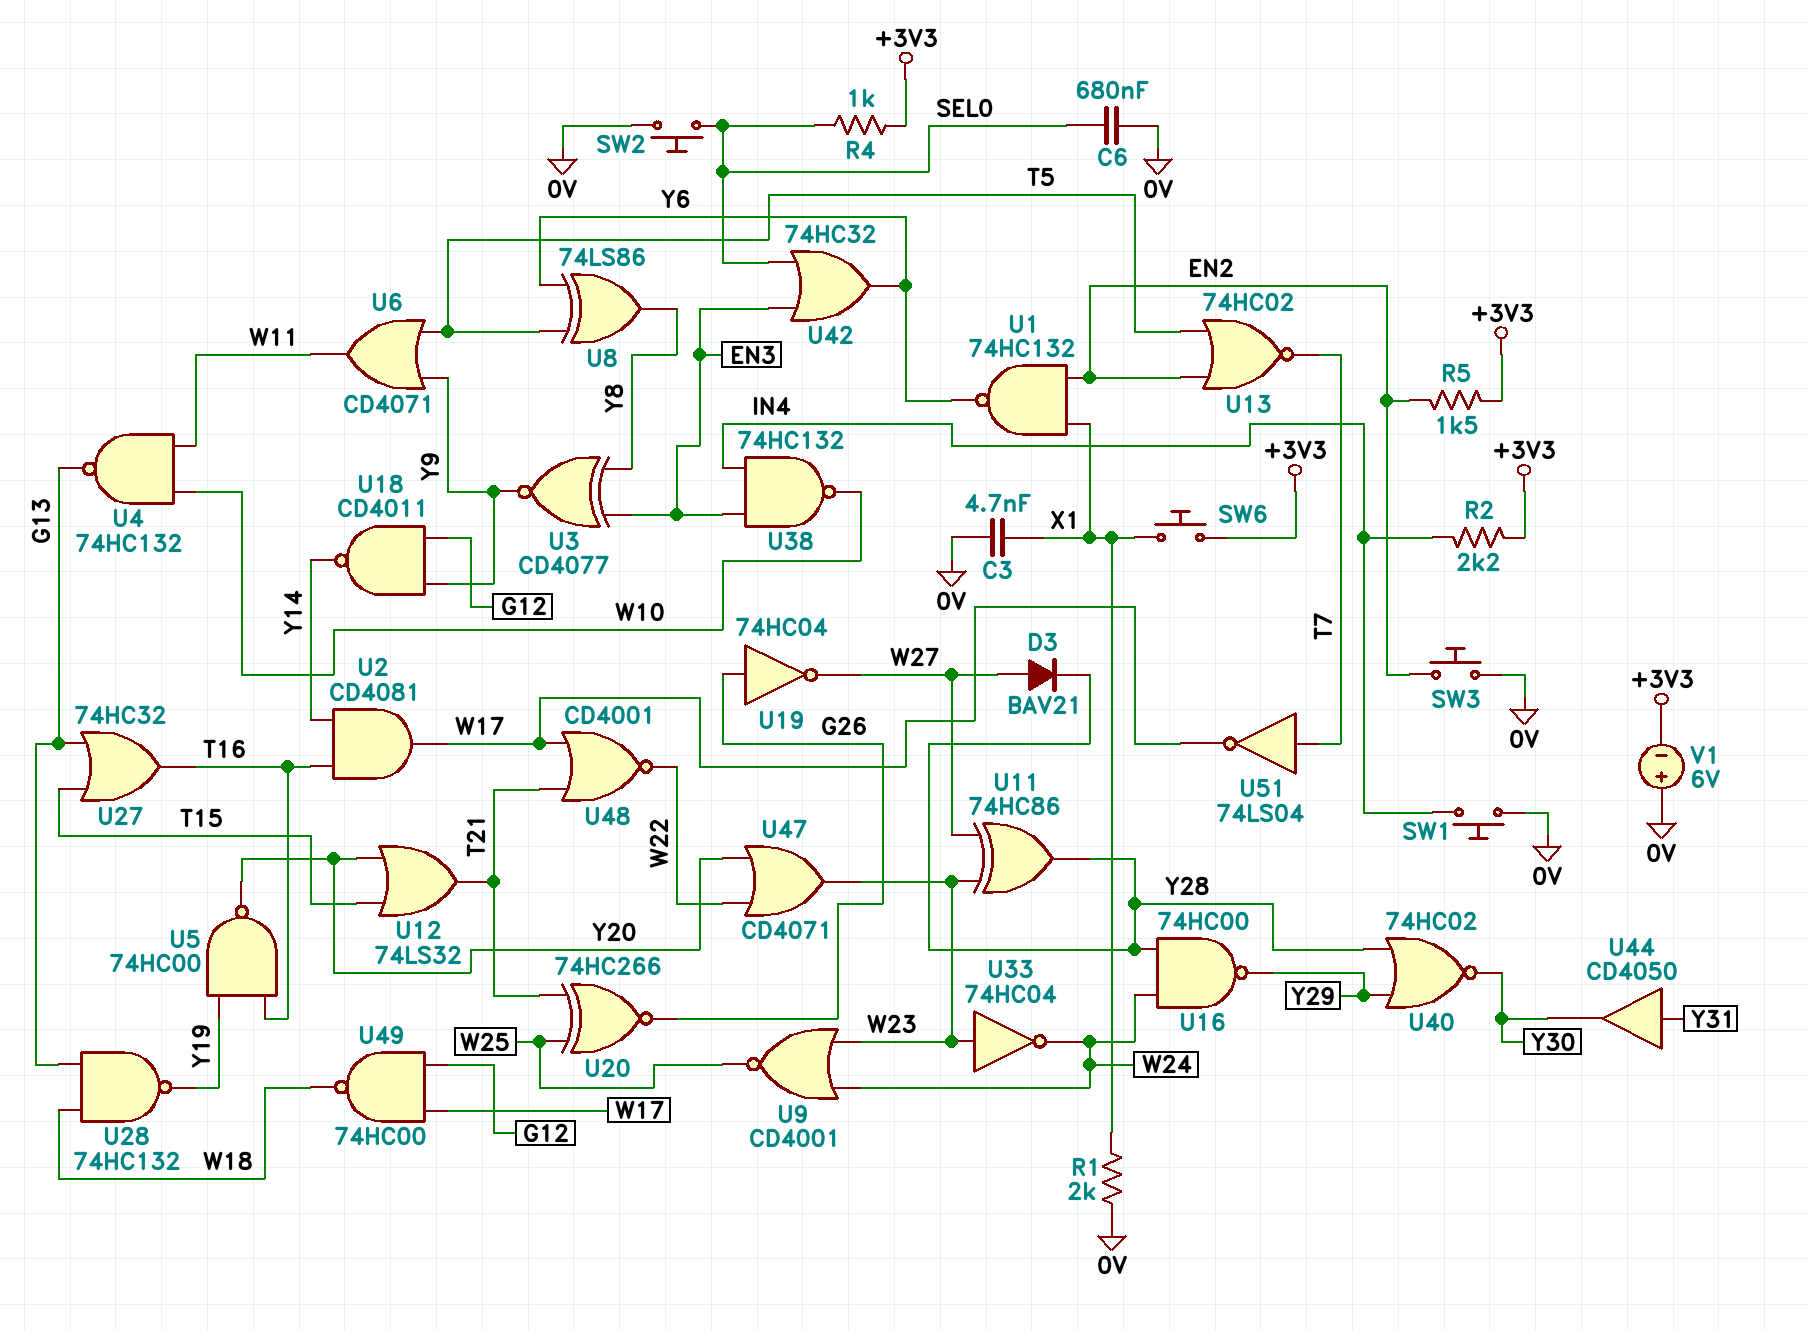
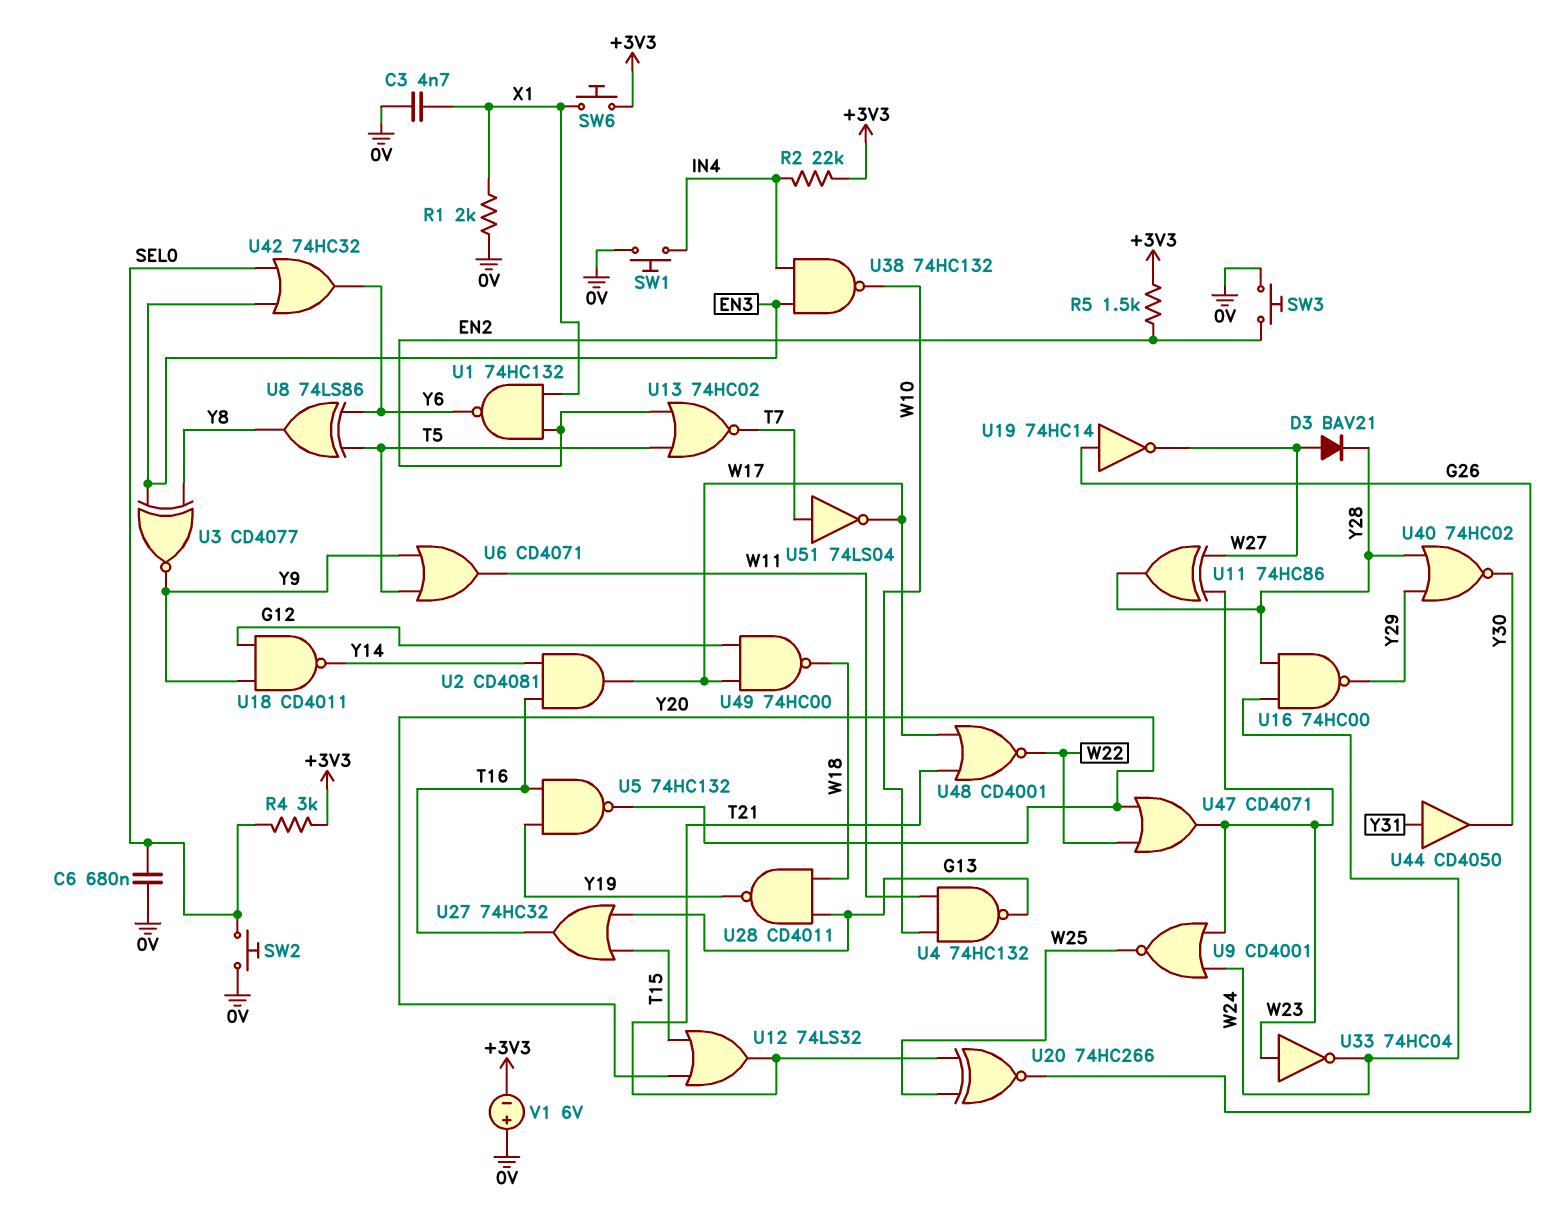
R2: 2.2k (+3V3, IN4) -> 22k (+3V3, IN4)
R4: 1k (+3V3, SEL0) -> 3k (+3V3, SEL0)
U5: NAND 74HC00 (in T16, in Y19, out Y20) -> NAND 74HC132 (in T16, in Y19, out Y20)
U19: NOT 74HC04 (in G26, out W27) -> NOT 74HC14 (in G26, out W27)
U28: NAND 74HC132 (in G13, in W18, out Y19) -> NAND CD4011 (in G13, in W18, out Y19)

┄┄┄┄┄┄

Work item -> Reproduce each line in the listing above that mentions the string "NAND".

Answer to this task ->
U5: NAND 74HC00 (in T16, in Y19, out Y20) -> NAND 74HC132 (in T16, in Y19, out Y20)
U28: NAND 74HC132 (in G13, in W18, out Y19) -> NAND CD4011 (in G13, in W18, out Y19)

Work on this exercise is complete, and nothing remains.